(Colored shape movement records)
BEGIN

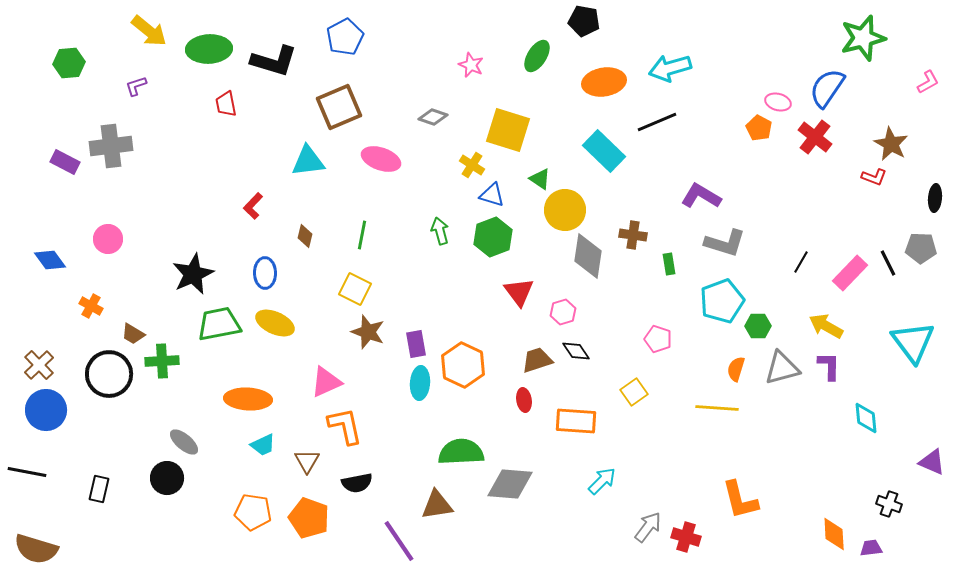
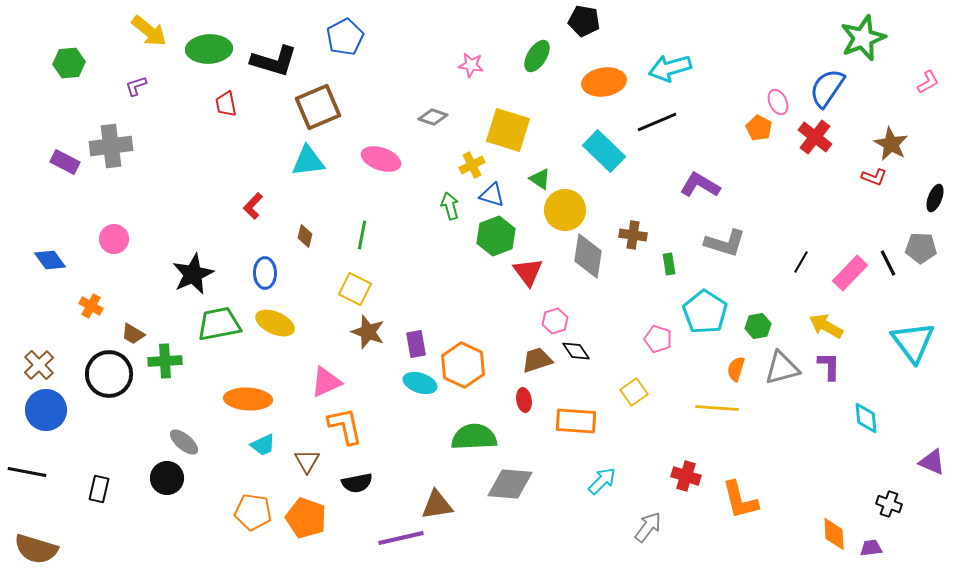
green star at (863, 38): rotated 6 degrees counterclockwise
pink star at (471, 65): rotated 15 degrees counterclockwise
pink ellipse at (778, 102): rotated 50 degrees clockwise
brown square at (339, 107): moved 21 px left
yellow cross at (472, 165): rotated 30 degrees clockwise
purple L-shape at (701, 196): moved 1 px left, 11 px up
black ellipse at (935, 198): rotated 16 degrees clockwise
green arrow at (440, 231): moved 10 px right, 25 px up
green hexagon at (493, 237): moved 3 px right, 1 px up
pink circle at (108, 239): moved 6 px right
red triangle at (519, 292): moved 9 px right, 20 px up
cyan pentagon at (722, 301): moved 17 px left, 11 px down; rotated 18 degrees counterclockwise
pink hexagon at (563, 312): moved 8 px left, 9 px down
green hexagon at (758, 326): rotated 10 degrees counterclockwise
green cross at (162, 361): moved 3 px right
cyan ellipse at (420, 383): rotated 76 degrees counterclockwise
green semicircle at (461, 452): moved 13 px right, 15 px up
orange pentagon at (309, 518): moved 3 px left
red cross at (686, 537): moved 61 px up
purple line at (399, 541): moved 2 px right, 3 px up; rotated 69 degrees counterclockwise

END

_Work request_
Your reply should be the entries above, repeated exactly and free of pictures.

_Result for this exercise_
green star at (863, 38): rotated 6 degrees counterclockwise
pink star at (471, 65): rotated 15 degrees counterclockwise
pink ellipse at (778, 102): rotated 50 degrees clockwise
brown square at (339, 107): moved 21 px left
yellow cross at (472, 165): rotated 30 degrees clockwise
purple L-shape at (701, 196): moved 1 px left, 11 px up
black ellipse at (935, 198): rotated 16 degrees clockwise
green arrow at (440, 231): moved 10 px right, 25 px up
green hexagon at (493, 237): moved 3 px right, 1 px up
pink circle at (108, 239): moved 6 px right
red triangle at (519, 292): moved 9 px right, 20 px up
cyan pentagon at (722, 301): moved 17 px left, 11 px down; rotated 18 degrees counterclockwise
pink hexagon at (563, 312): moved 8 px left, 9 px down
green hexagon at (758, 326): rotated 10 degrees counterclockwise
green cross at (162, 361): moved 3 px right
cyan ellipse at (420, 383): rotated 76 degrees counterclockwise
green semicircle at (461, 452): moved 13 px right, 15 px up
orange pentagon at (309, 518): moved 3 px left
red cross at (686, 537): moved 61 px up
purple line at (399, 541): moved 2 px right, 3 px up; rotated 69 degrees counterclockwise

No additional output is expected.